> [Your instructions] Report, from the records below, every line where the word "pink" appears.

◇ ◇ ◇ ◇ ◇ ◇ ◇

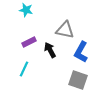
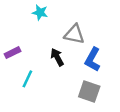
cyan star: (26, 10) -> (40, 13), moved
purple rectangle: (29, 42) -> (12, 53), moved

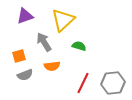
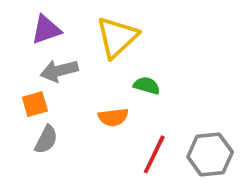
gray arrow: (44, 42) -> (59, 71), moved, turned -72
orange semicircle: (52, 66) -> (113, 117), moved
gray semicircle: (25, 75) -> (46, 140), turned -42

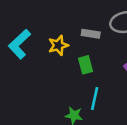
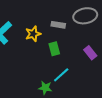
cyan line: (95, 99) -> (61, 75), turned 36

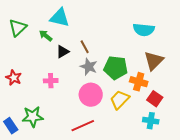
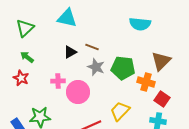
cyan semicircle: (144, 30) -> (140, 24), moved
green arrow: (46, 36) -> (27, 57), moved
brown line: (85, 47) -> (92, 47), turned -40
pink circle: (91, 95) -> (78, 92), moved
yellow trapezoid: (120, 100) -> (120, 111), moved

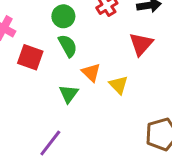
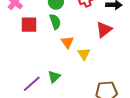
red square: (30, 57) -> (29, 25), turned -30
green triangle: (69, 94) -> (54, 77), moved

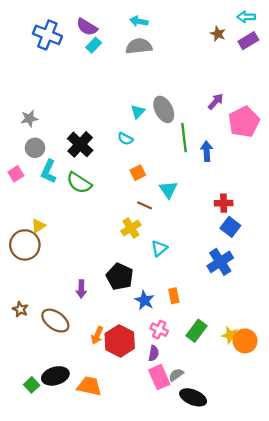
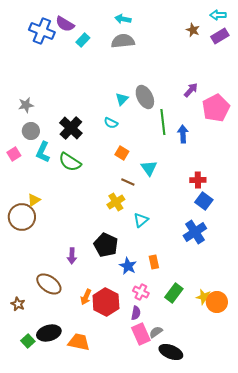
purple semicircle: (87, 27) -> (65, 24), moved
orange square: (138, 173) -> (122, 153), turned -32
brown star: (20, 309) -> (18, 304), moved

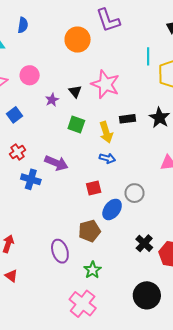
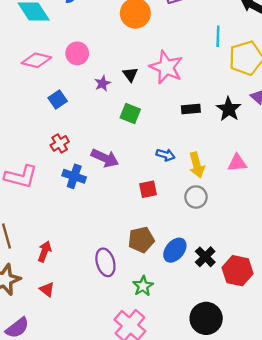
yellow arrow: (106, 132) -> (197, 165), moved
blue ellipse: (112, 209) -> (175, 250), moved

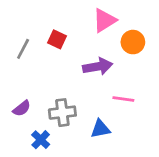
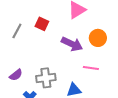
orange circle: (133, 42) -> (98, 38), moved
purple arrow: (98, 66) -> (72, 44), turned 35

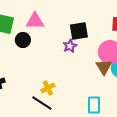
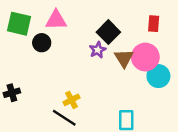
black square: (79, 31) -> (108, 32), turned -36
brown triangle: (104, 67) -> (124, 58), moved

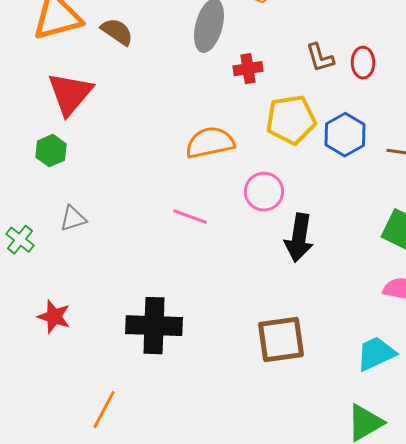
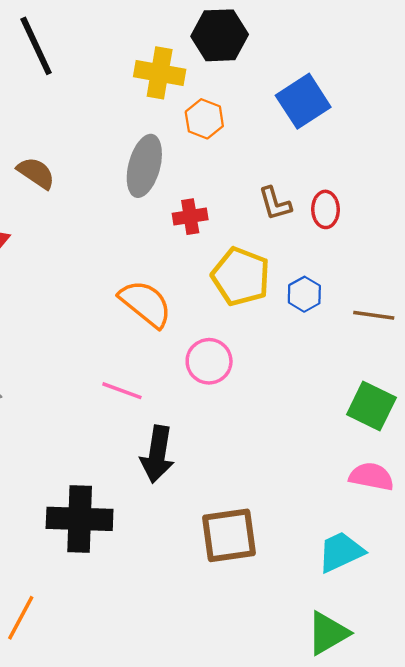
yellow pentagon: (291, 120) -> (241, 277), turned 30
blue hexagon: (345, 135) -> (304, 294), size x0.7
orange semicircle: (210, 143) -> (145, 304), turned 51
black arrow: (299, 238) -> (157, 454), moved

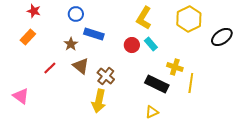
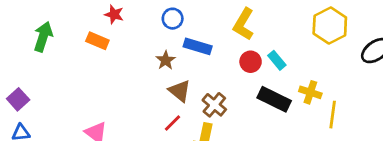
yellow L-shape: (144, 18) -> (244, 24), moved
orange rectangle: (28, 37) -> (97, 41), moved, turned 70
red line: (50, 68) -> (173, 123), moved
black rectangle: (157, 84) -> (274, 99), moved

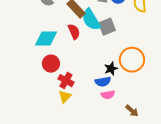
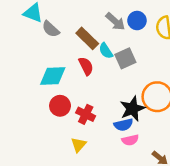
cyan semicircle: (91, 20) -> (106, 51), size x0.6
black star: (111, 69) -> (132, 109), size x1.5
red cross: (66, 81) -> (86, 114), moved

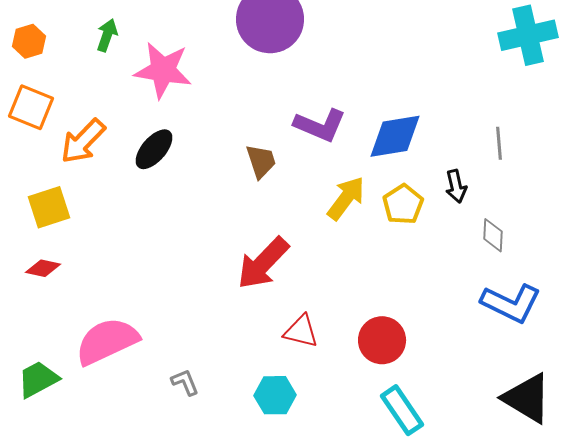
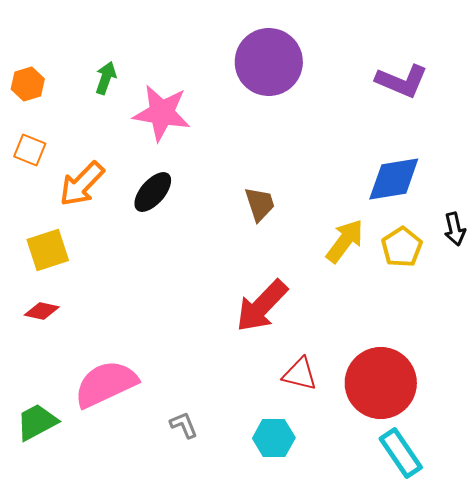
orange square: (31, 107) -> (30, 150), size x0.7
purple L-shape: (320, 125) -> (402, 81), moved
red circle: (382, 340) -> (381, 383), size x1.5

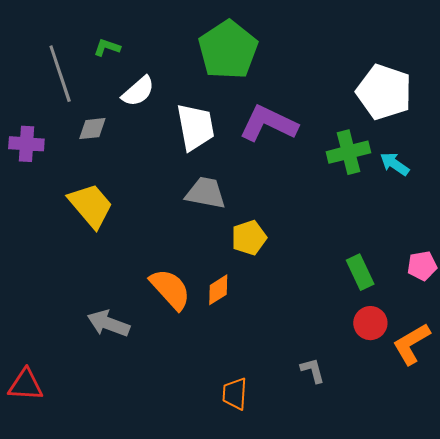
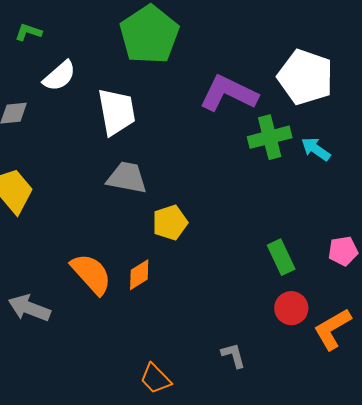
purple L-shape: (268, 124) -> (229, 93), moved
orange trapezoid: (235, 394) -> (156, 379), turned -48

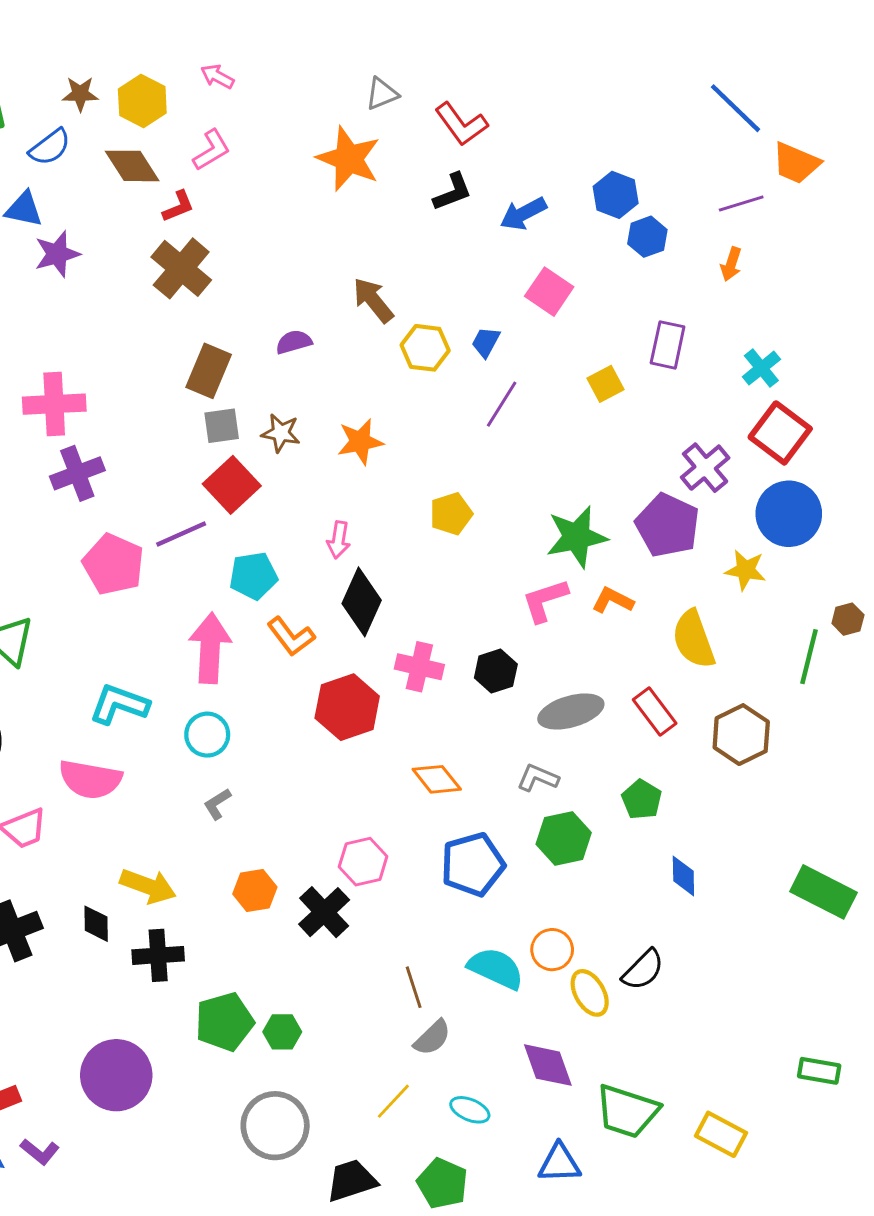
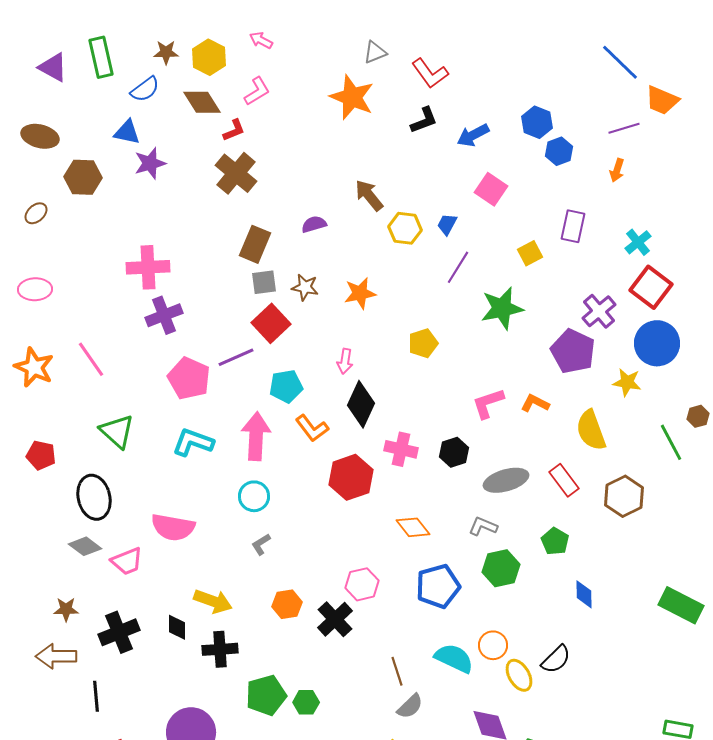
green star: (577, 537) -> (502, 308), moved
green line: (809, 657) -> (671, 442), turned -42
cyan L-shape: (119, 704) -> (193, 442), moved

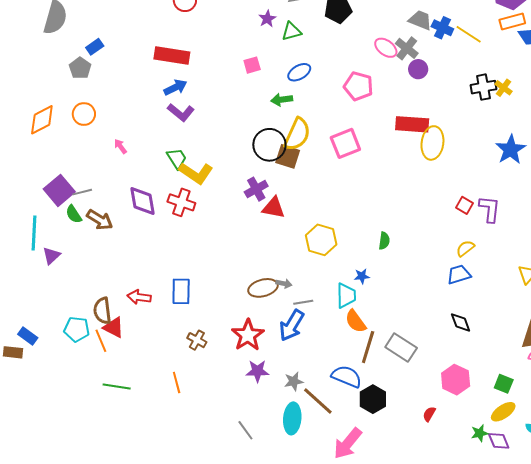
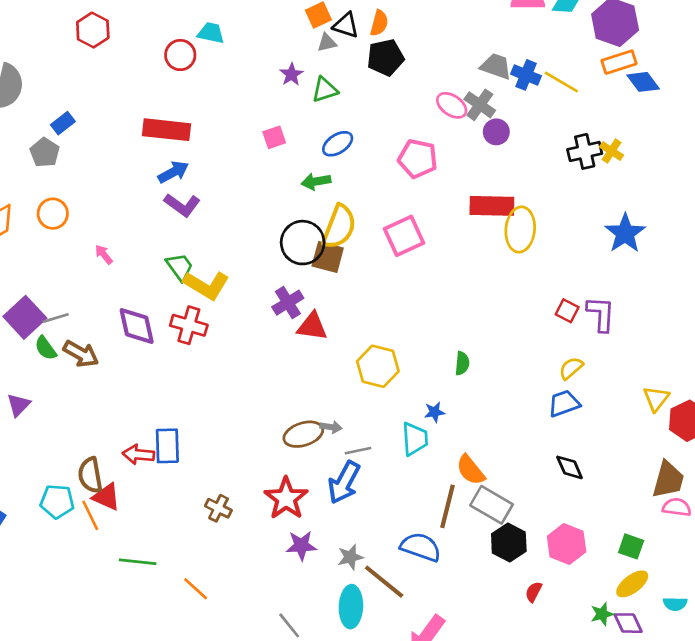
blue rectangle: (181, 291) -> (167, 446), moved
orange semicircle: (356, 321) -> (471, 470), moved
orange line: (177, 382) -> (196, 589), moved, turned -30
green line: (117, 386) -> (138, 562), moved
black hexagon: (373, 399) -> (509, 543), moved

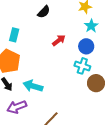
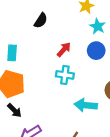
cyan cross: (82, 66) -> (65, 75), moved
cyan arrow: (33, 86) -> (86, 105), moved

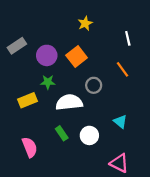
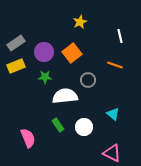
orange line: (122, 69) -> (115, 65), turned -35
yellow rectangle: (28, 100) -> (16, 66), moved

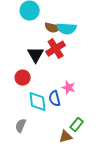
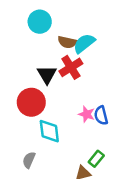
cyan semicircle: (67, 29) -> (84, 43), turned 138
red circle: (23, 78) -> (31, 102), size x1.5
blue semicircle: (55, 99) -> (101, 115), moved

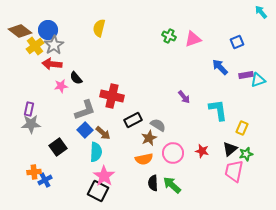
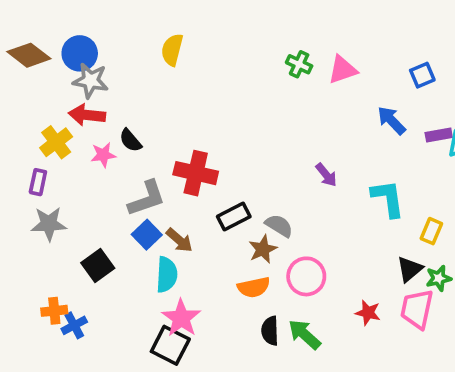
gray star: (54, 45) -> (91, 81), turned -30
yellow cross: (35, 46) -> (56, 142), moved
purple rectangle: (29, 109) -> (38, 182), moved
red star: (202, 151) -> (368, 313), moved

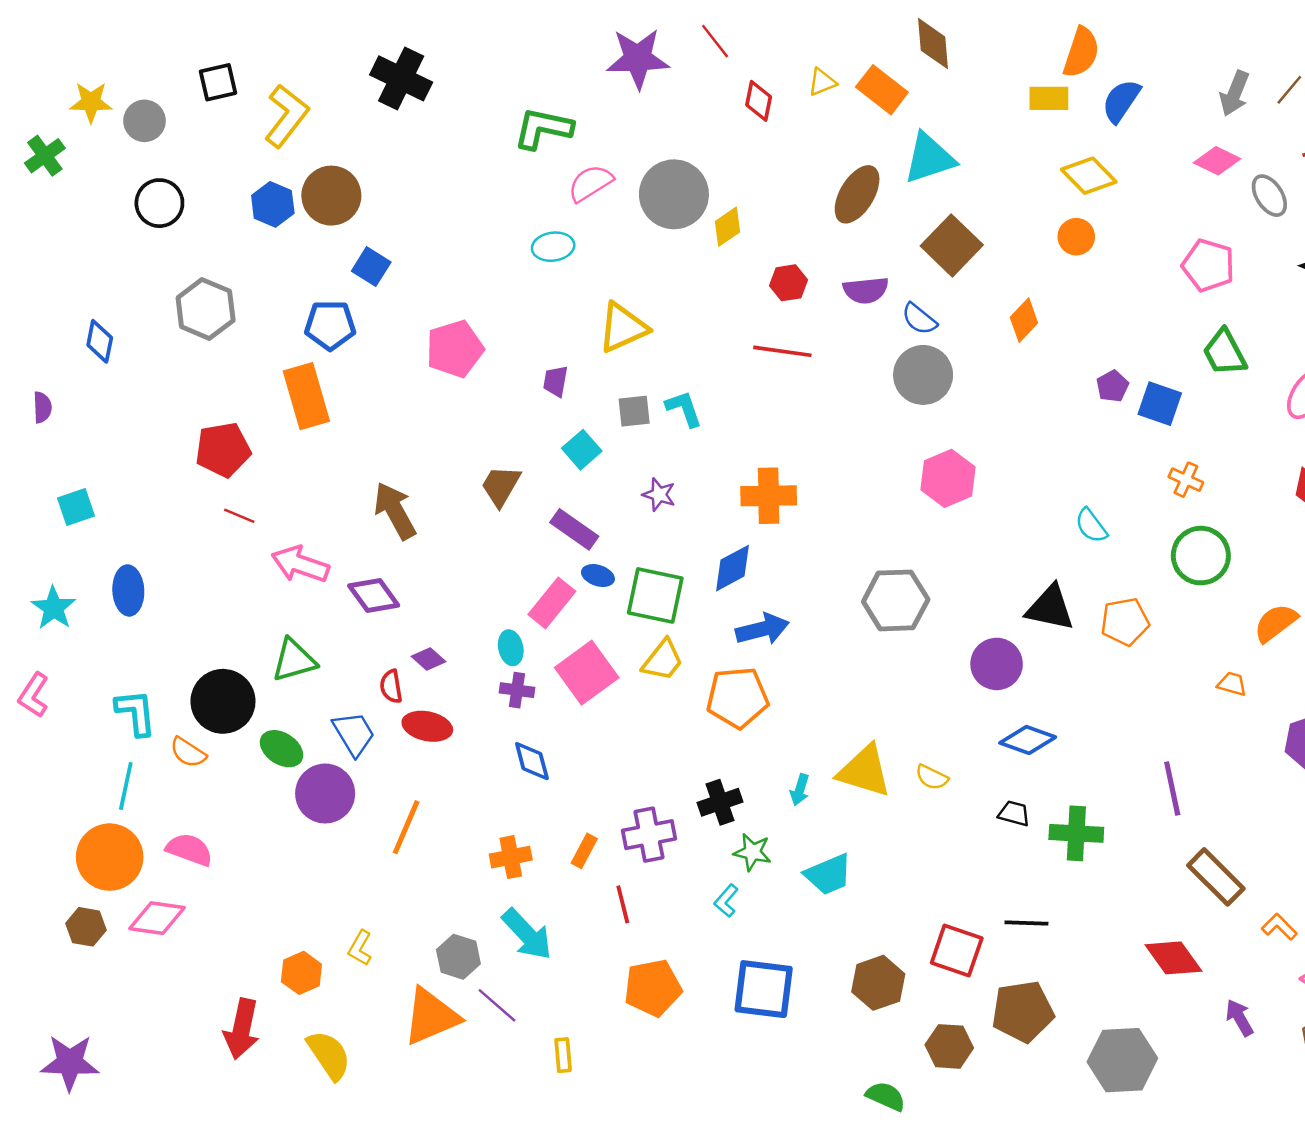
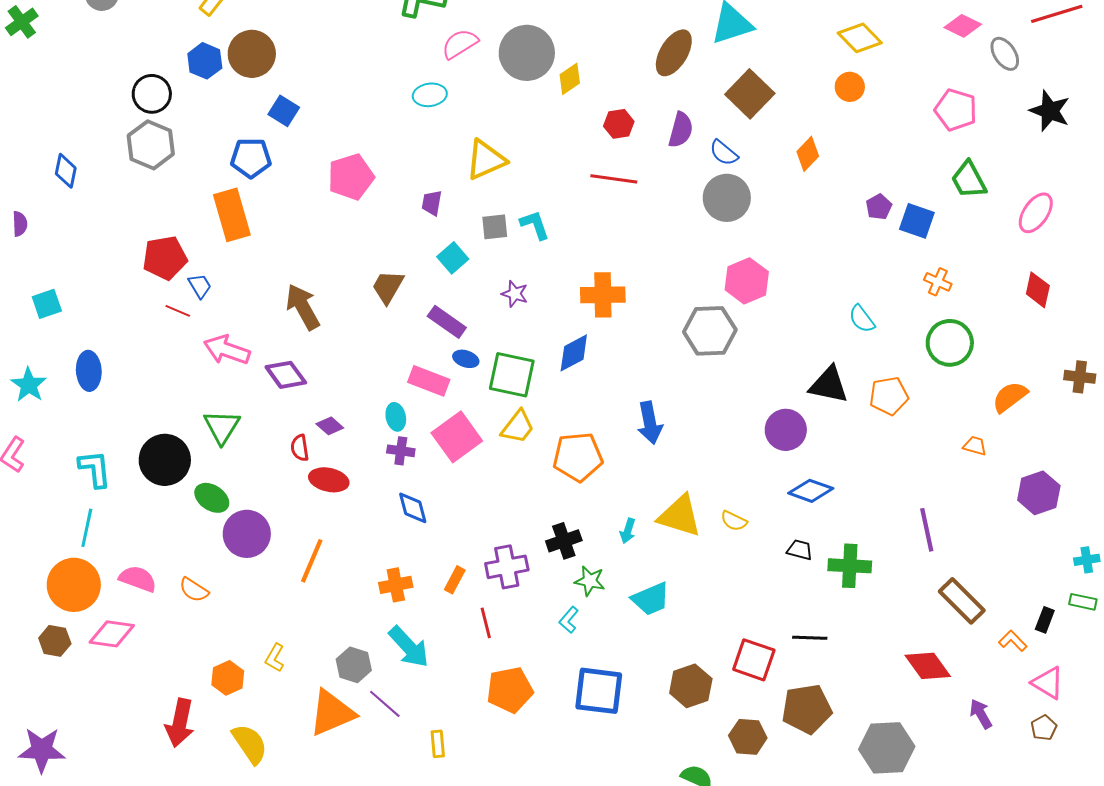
black circle: (159, 203) -> (152, 94), moved
purple semicircle: (866, 290) -> (681, 130), turned -69
gray hexagon: (896, 600) -> (710, 331), moved
pink rectangle: (552, 603) -> (429, 381), turned 72
blue arrow: (762, 629) -> (650, 423), moved, turned 93
green triangle: (294, 660) -> (222, 427), turned -42
blue trapezoid: (354, 734) -> (200, 286), moved, size x0.7
orange semicircle: (188, 752) -> (194, 590), moved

◇ ◇ ◇ ◇ ◇ ◇ ◇

> [Response]
pink circle: (91, 95) -> (78, 92), moved
pink rectangle: (552, 603) -> (429, 381), turned 72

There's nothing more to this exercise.